ASSIGNMENT = From the data below, set down exactly the lines between the one holding "SW3: button (GND, VA)" and the one holding "U6 pin SCL: VLOAD -> SCL", inclusive, and no others.
[[ DATASET RECORDS, beginning ]]
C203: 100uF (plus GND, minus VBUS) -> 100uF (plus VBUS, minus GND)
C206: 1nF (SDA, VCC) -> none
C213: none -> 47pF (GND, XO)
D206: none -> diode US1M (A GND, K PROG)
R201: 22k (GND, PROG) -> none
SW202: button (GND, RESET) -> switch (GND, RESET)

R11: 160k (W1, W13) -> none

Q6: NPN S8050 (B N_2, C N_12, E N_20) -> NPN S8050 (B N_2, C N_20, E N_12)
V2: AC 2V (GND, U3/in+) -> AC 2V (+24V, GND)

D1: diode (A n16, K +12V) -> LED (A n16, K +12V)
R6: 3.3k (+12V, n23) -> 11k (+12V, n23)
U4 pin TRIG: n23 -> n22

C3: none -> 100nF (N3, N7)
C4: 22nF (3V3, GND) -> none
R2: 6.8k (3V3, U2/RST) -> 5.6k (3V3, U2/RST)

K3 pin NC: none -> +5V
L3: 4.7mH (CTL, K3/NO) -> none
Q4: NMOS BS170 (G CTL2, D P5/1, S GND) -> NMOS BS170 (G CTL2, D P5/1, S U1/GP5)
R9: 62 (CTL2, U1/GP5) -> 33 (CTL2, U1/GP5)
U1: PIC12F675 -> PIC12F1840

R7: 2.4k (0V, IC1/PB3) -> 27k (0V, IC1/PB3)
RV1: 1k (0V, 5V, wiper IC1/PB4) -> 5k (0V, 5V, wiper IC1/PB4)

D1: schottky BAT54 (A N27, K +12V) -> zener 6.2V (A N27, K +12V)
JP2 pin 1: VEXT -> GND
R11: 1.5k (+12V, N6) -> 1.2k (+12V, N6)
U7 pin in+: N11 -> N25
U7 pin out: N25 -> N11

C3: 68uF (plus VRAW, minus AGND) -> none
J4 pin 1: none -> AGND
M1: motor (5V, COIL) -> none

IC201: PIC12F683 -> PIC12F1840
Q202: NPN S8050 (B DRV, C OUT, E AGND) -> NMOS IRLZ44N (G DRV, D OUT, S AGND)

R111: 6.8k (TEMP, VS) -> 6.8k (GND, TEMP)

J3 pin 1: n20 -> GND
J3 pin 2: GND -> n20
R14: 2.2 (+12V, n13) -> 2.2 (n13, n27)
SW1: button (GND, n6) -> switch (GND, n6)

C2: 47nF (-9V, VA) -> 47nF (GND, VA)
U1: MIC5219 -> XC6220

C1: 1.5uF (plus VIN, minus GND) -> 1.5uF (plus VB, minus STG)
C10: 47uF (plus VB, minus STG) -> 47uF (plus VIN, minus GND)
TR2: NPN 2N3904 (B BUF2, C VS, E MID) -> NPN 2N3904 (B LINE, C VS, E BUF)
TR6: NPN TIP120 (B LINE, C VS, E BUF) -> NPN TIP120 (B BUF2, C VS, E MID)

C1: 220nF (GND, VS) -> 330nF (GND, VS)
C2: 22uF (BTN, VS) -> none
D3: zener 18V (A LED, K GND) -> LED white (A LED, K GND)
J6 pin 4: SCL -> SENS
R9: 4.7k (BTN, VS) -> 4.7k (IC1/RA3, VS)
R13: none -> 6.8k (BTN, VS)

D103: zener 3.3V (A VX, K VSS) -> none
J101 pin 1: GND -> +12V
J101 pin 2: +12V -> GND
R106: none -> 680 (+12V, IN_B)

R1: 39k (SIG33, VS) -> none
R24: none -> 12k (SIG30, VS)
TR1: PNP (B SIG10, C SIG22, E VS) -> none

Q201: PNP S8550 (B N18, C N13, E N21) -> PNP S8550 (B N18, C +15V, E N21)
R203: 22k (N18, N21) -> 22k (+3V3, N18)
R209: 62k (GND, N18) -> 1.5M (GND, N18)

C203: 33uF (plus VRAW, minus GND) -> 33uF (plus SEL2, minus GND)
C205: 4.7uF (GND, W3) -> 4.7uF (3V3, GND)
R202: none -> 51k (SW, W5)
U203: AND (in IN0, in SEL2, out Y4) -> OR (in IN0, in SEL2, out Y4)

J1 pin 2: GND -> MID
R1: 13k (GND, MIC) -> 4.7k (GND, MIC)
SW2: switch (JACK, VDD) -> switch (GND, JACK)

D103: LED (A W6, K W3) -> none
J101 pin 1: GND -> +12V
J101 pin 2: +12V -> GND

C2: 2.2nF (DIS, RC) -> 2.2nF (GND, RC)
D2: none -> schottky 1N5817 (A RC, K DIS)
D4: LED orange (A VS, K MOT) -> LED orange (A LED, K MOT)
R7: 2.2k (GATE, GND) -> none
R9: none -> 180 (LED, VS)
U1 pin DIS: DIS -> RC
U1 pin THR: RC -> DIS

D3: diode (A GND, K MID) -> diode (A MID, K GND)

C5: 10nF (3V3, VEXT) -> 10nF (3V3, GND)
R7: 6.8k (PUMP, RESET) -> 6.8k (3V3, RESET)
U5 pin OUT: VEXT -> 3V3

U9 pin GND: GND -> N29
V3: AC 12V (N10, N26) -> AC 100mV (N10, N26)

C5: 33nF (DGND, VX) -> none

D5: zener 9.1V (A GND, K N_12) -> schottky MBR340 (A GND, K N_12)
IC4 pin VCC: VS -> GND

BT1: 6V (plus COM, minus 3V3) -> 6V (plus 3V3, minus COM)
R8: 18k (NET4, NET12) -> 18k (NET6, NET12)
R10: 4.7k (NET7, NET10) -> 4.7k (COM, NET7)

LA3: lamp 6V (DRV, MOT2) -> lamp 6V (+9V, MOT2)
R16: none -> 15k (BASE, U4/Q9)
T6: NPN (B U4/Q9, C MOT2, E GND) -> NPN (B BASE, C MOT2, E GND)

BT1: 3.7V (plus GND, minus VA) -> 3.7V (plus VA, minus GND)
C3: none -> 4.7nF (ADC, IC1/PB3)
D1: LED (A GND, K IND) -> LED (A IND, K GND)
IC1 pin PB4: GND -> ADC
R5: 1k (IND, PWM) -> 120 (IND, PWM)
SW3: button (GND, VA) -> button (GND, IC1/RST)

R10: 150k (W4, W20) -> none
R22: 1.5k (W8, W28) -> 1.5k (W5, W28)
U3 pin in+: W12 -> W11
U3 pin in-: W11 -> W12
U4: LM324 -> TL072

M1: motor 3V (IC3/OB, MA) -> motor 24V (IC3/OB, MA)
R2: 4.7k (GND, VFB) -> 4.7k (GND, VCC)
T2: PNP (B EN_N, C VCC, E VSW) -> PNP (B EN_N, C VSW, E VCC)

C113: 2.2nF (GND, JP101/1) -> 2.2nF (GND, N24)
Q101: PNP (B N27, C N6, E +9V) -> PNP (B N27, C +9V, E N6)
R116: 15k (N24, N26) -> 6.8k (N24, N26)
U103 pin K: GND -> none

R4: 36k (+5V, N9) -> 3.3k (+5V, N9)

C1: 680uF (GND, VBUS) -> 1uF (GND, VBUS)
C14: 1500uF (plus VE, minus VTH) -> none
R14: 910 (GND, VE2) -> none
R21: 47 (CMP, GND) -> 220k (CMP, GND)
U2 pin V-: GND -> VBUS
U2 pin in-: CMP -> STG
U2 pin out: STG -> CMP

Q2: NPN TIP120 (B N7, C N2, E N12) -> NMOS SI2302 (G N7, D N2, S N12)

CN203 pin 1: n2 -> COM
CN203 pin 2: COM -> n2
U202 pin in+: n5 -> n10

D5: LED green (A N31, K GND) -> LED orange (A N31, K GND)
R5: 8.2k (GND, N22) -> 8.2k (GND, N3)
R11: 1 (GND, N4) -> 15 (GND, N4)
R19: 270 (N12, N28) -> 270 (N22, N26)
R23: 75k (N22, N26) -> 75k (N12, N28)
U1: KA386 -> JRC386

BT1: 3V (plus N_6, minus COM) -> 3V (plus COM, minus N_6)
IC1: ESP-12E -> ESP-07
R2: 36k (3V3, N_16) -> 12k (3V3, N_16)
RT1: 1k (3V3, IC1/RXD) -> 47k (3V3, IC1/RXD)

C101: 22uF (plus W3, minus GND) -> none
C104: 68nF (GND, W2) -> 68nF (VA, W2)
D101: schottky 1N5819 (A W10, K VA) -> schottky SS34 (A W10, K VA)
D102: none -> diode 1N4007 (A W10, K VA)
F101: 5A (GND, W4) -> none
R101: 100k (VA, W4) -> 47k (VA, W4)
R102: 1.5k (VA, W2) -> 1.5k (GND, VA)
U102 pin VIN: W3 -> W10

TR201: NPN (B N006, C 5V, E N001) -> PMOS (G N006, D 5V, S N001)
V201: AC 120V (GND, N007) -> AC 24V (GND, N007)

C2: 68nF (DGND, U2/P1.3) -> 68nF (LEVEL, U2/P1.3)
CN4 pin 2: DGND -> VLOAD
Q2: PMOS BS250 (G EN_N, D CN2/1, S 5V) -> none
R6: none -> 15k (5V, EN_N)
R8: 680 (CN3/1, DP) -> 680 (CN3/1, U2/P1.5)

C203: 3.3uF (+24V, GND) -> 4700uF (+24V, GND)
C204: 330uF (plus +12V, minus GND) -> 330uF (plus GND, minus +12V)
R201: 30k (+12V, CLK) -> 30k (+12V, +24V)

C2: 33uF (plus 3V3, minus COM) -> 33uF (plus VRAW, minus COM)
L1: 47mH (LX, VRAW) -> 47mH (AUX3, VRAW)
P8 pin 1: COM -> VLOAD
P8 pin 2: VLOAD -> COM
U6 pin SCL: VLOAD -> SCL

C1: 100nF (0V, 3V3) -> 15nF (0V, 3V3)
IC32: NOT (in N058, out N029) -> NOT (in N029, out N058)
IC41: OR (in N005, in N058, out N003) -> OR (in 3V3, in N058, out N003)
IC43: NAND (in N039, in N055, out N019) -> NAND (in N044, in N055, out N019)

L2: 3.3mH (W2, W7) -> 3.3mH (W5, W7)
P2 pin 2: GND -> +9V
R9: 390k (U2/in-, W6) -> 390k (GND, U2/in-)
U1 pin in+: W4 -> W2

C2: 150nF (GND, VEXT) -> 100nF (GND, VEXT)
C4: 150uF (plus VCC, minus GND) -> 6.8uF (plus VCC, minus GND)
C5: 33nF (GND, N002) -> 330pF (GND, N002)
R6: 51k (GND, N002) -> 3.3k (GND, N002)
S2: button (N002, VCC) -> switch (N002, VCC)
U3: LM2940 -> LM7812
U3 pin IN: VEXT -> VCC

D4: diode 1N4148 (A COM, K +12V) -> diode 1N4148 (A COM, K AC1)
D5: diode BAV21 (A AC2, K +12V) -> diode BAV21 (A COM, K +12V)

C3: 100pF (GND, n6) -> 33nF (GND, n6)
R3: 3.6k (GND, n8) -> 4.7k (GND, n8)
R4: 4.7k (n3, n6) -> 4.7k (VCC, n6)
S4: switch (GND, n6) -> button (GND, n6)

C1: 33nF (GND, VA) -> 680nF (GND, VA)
[[ DATASET RECORDS, end ]]
SOLUTION FOR THIS PROBLEM =
SW3: button (GND, VA) -> button (GND, IC1/RST)

R10: 150k (W4, W20) -> none
R22: 1.5k (W8, W28) -> 1.5k (W5, W28)
U3 pin in+: W12 -> W11
U3 pin in-: W11 -> W12
U4: LM324 -> TL072

M1: motor 3V (IC3/OB, MA) -> motor 24V (IC3/OB, MA)
R2: 4.7k (GND, VFB) -> 4.7k (GND, VCC)
T2: PNP (B EN_N, C VCC, E VSW) -> PNP (B EN_N, C VSW, E VCC)

C113: 2.2nF (GND, JP101/1) -> 2.2nF (GND, N24)
Q101: PNP (B N27, C N6, E +9V) -> PNP (B N27, C +9V, E N6)
R116: 15k (N24, N26) -> 6.8k (N24, N26)
U103 pin K: GND -> none

R4: 36k (+5V, N9) -> 3.3k (+5V, N9)

C1: 680uF (GND, VBUS) -> 1uF (GND, VBUS)
C14: 1500uF (plus VE, minus VTH) -> none
R14: 910 (GND, VE2) -> none
R21: 47 (CMP, GND) -> 220k (CMP, GND)
U2 pin V-: GND -> VBUS
U2 pin in-: CMP -> STG
U2 pin out: STG -> CMP

Q2: NPN TIP120 (B N7, C N2, E N12) -> NMOS SI2302 (G N7, D N2, S N12)

CN203 pin 1: n2 -> COM
CN203 pin 2: COM -> n2
U202 pin in+: n5 -> n10

D5: LED green (A N31, K GND) -> LED orange (A N31, K GND)
R5: 8.2k (GND, N22) -> 8.2k (GND, N3)
R11: 1 (GND, N4) -> 15 (GND, N4)
R19: 270 (N12, N28) -> 270 (N22, N26)
R23: 75k (N22, N26) -> 75k (N12, N28)
U1: KA386 -> JRC386

BT1: 3V (plus N_6, minus COM) -> 3V (plus COM, minus N_6)
IC1: ESP-12E -> ESP-07
R2: 36k (3V3, N_16) -> 12k (3V3, N_16)
RT1: 1k (3V3, IC1/RXD) -> 47k (3V3, IC1/RXD)

C101: 22uF (plus W3, minus GND) -> none
C104: 68nF (GND, W2) -> 68nF (VA, W2)
D101: schottky 1N5819 (A W10, K VA) -> schottky SS34 (A W10, K VA)
D102: none -> diode 1N4007 (A W10, K VA)
F101: 5A (GND, W4) -> none
R101: 100k (VA, W4) -> 47k (VA, W4)
R102: 1.5k (VA, W2) -> 1.5k (GND, VA)
U102 pin VIN: W3 -> W10

TR201: NPN (B N006, C 5V, E N001) -> PMOS (G N006, D 5V, S N001)
V201: AC 120V (GND, N007) -> AC 24V (GND, N007)

C2: 68nF (DGND, U2/P1.3) -> 68nF (LEVEL, U2/P1.3)
CN4 pin 2: DGND -> VLOAD
Q2: PMOS BS250 (G EN_N, D CN2/1, S 5V) -> none
R6: none -> 15k (5V, EN_N)
R8: 680 (CN3/1, DP) -> 680 (CN3/1, U2/P1.5)

C203: 3.3uF (+24V, GND) -> 4700uF (+24V, GND)
C204: 330uF (plus +12V, minus GND) -> 330uF (plus GND, minus +12V)
R201: 30k (+12V, CLK) -> 30k (+12V, +24V)

C2: 33uF (plus 3V3, minus COM) -> 33uF (plus VRAW, minus COM)
L1: 47mH (LX, VRAW) -> 47mH (AUX3, VRAW)
P8 pin 1: COM -> VLOAD
P8 pin 2: VLOAD -> COM
U6 pin SCL: VLOAD -> SCL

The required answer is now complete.